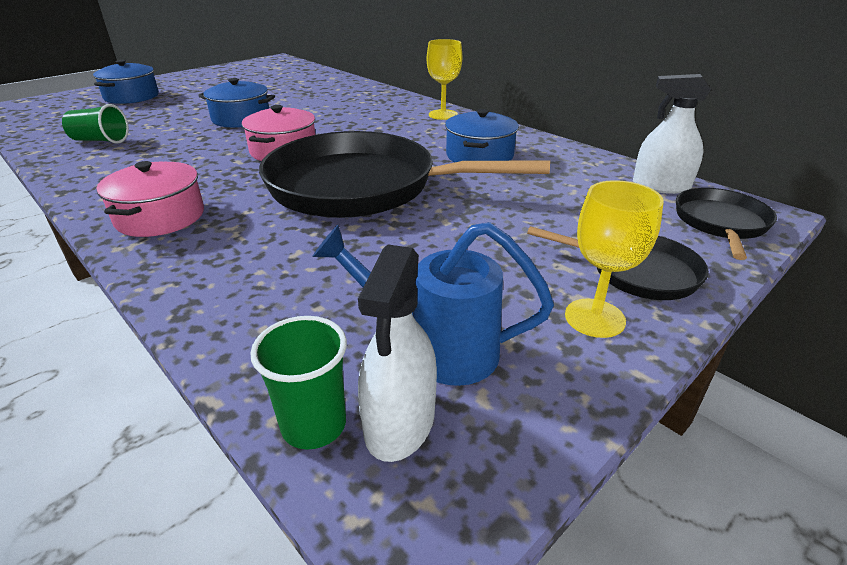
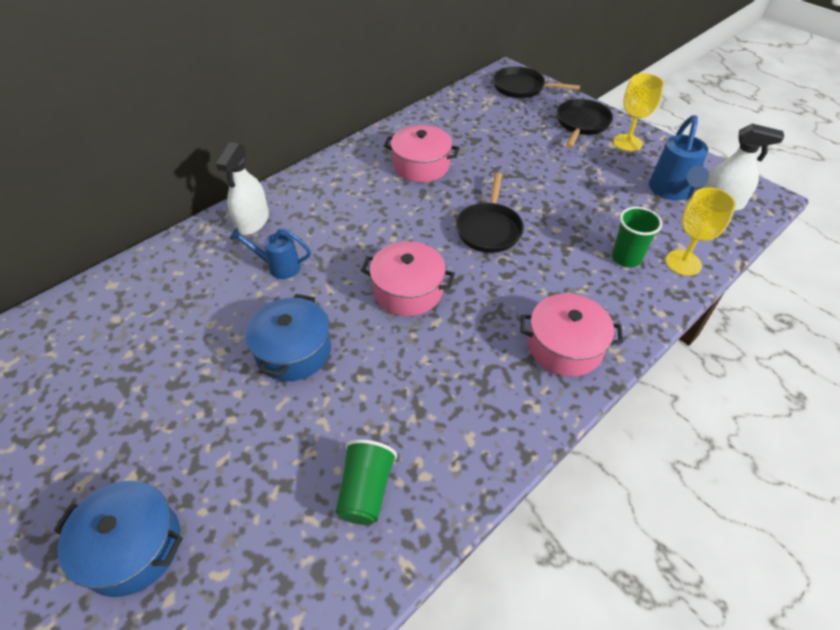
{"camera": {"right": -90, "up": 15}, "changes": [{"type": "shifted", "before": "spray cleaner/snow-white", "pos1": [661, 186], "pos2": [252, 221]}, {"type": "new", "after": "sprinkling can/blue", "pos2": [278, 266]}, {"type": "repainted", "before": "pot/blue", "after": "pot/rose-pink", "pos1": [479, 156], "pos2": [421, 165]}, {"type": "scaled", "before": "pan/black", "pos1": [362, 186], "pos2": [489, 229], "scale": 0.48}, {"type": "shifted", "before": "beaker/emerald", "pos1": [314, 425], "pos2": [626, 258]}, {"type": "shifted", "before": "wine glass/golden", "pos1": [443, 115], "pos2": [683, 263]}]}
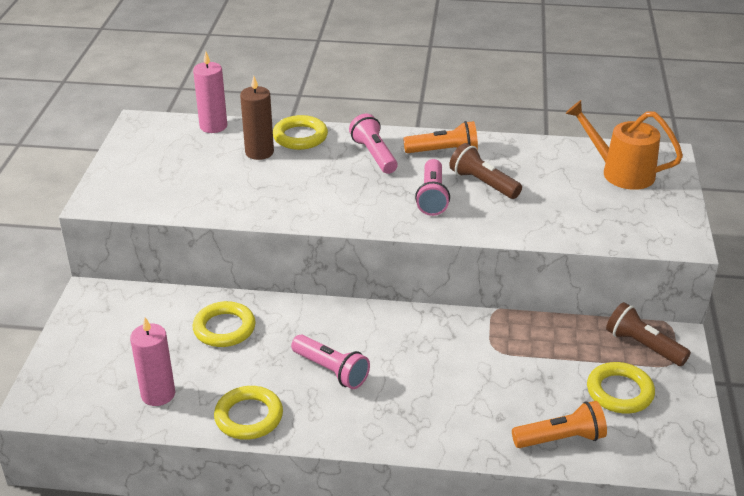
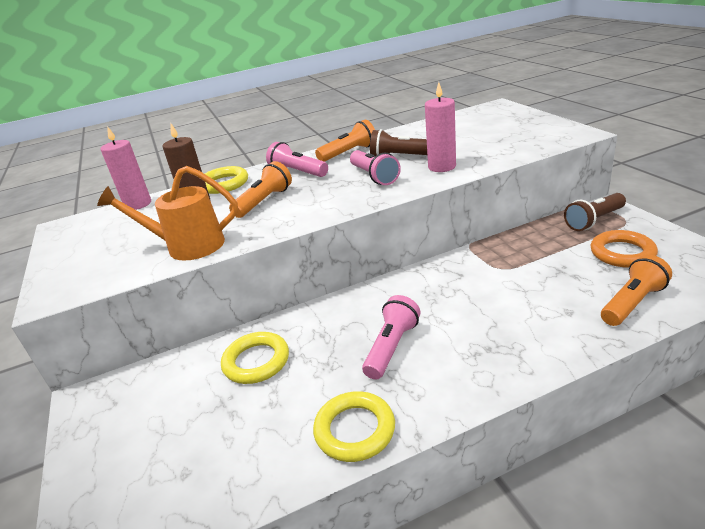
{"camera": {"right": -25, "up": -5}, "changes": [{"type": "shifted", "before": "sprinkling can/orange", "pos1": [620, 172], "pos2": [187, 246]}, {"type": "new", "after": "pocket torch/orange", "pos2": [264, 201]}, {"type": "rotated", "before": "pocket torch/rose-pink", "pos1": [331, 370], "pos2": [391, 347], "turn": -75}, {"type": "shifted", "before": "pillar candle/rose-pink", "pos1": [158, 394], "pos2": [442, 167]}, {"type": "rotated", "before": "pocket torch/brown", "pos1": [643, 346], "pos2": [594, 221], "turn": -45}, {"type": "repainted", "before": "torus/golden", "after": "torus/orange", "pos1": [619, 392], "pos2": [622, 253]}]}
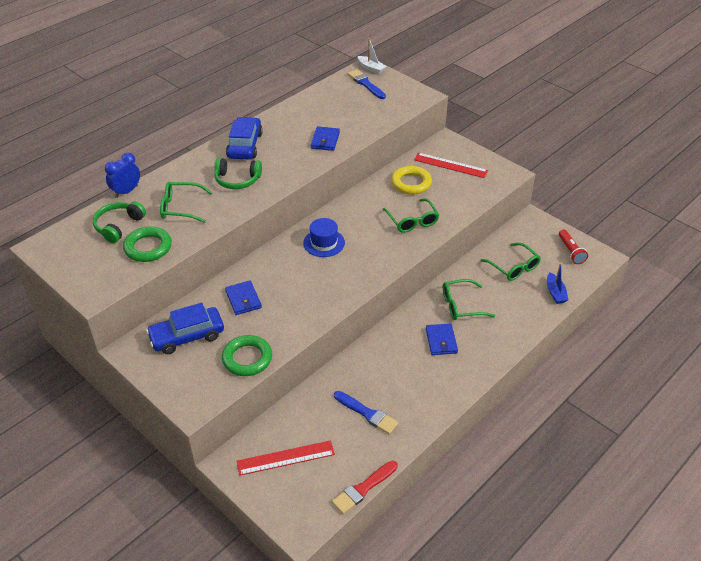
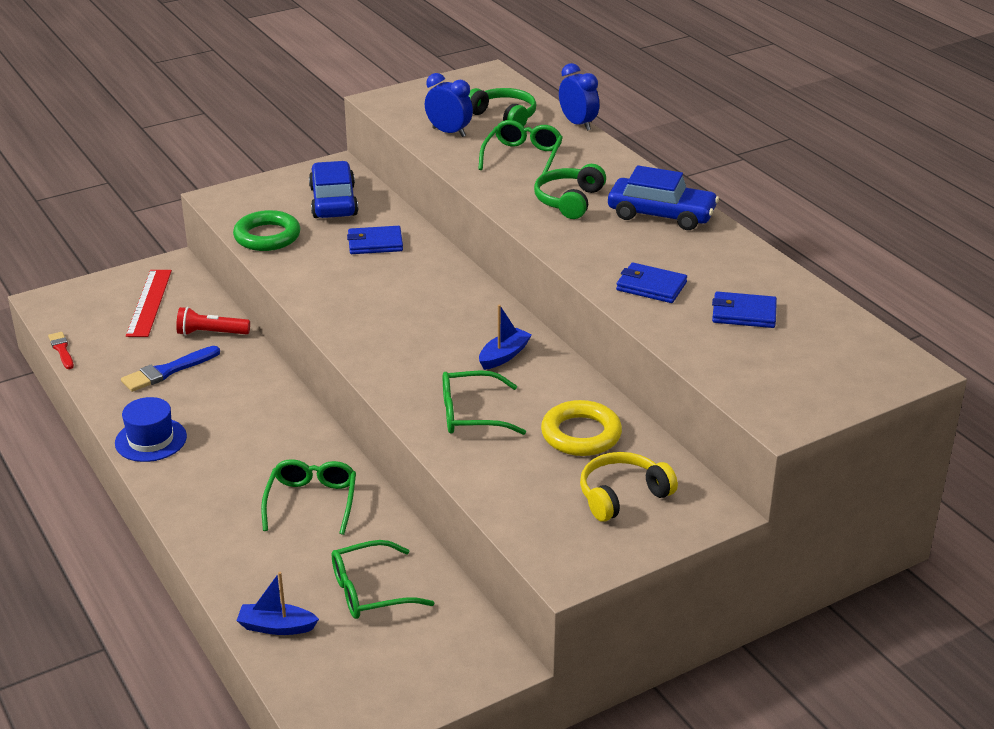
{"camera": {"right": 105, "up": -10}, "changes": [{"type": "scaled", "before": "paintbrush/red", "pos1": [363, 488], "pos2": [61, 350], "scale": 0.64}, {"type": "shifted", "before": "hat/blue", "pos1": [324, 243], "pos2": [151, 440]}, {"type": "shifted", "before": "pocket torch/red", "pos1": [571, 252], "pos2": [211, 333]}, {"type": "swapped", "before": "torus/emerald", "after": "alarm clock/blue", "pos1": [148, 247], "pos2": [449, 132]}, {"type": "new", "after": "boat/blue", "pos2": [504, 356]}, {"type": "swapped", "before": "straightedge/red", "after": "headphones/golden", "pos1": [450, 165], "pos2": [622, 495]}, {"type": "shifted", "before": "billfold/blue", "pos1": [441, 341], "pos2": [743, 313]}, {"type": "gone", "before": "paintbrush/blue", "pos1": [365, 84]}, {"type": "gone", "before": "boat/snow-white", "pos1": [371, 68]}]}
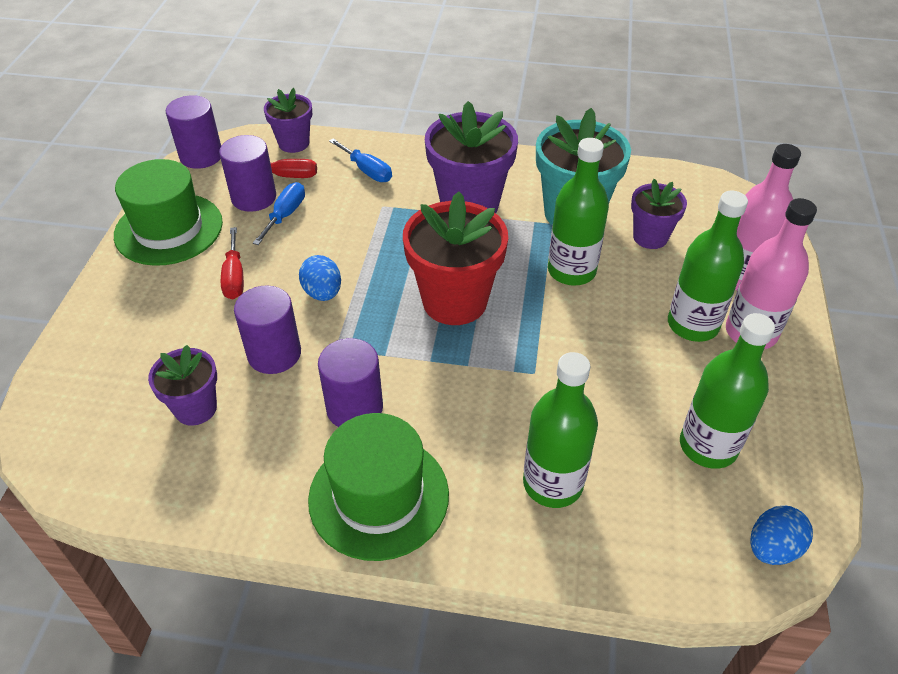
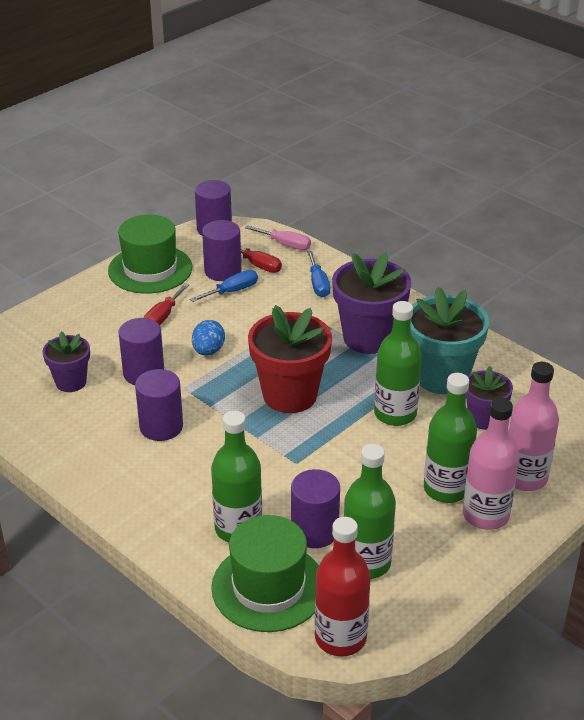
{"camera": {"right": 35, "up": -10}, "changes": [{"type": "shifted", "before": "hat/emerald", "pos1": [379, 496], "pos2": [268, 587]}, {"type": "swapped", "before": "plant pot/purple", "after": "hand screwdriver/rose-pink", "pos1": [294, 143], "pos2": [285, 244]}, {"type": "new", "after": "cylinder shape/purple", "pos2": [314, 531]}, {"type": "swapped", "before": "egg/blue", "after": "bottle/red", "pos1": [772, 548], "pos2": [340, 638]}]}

_Task directions_. Among the lines above, find those that contain the word "torch" and copy them.

_Written reply_.
{"camera": {"right": -25, "up": -5}, "changes": [{"type": "shifted", "before": "sprinkling can/orange", "pos1": [620, 172], "pos2": [187, 246]}, {"type": "new", "after": "pocket torch/orange", "pos2": [264, 201]}, {"type": "rotated", "before": "pocket torch/rose-pink", "pos1": [331, 370], "pos2": [391, 347], "turn": -75}, {"type": "shifted", "before": "pillar candle/rose-pink", "pos1": [158, 394], "pos2": [442, 167]}, {"type": "rotated", "before": "pocket torch/brown", "pos1": [643, 346], "pos2": [594, 221], "turn": -45}, {"type": "repainted", "before": "torus/golden", "after": "torus/orange", "pos1": [619, 392], "pos2": [622, 253]}]}
{"camera": {"right": 105, "up": -10}, "changes": [{"type": "scaled", "before": "paintbrush/red", "pos1": [363, 488], "pos2": [61, 350], "scale": 0.64}, {"type": "shifted", "before": "hat/blue", "pos1": [324, 243], "pos2": [151, 440]}, {"type": "shifted", "before": "pocket torch/red", "pos1": [571, 252], "pos2": [211, 333]}, {"type": "swapped", "before": "torus/emerald", "after": "alarm clock/blue", "pos1": [148, 247], "pos2": [449, 132]}, {"type": "new", "after": "boat/blue", "pos2": [504, 356]}, {"type": "swapped", "before": "straightedge/red", "after": "headphones/golden", "pos1": [450, 165], "pos2": [622, 495]}, {"type": "shifted", "before": "billfold/blue", "pos1": [441, 341], "pos2": [743, 313]}, {"type": "gone", "before": "paintbrush/blue", "pos1": [365, 84]}, {"type": "gone", "before": "boat/snow-white", "pos1": [371, 68]}]}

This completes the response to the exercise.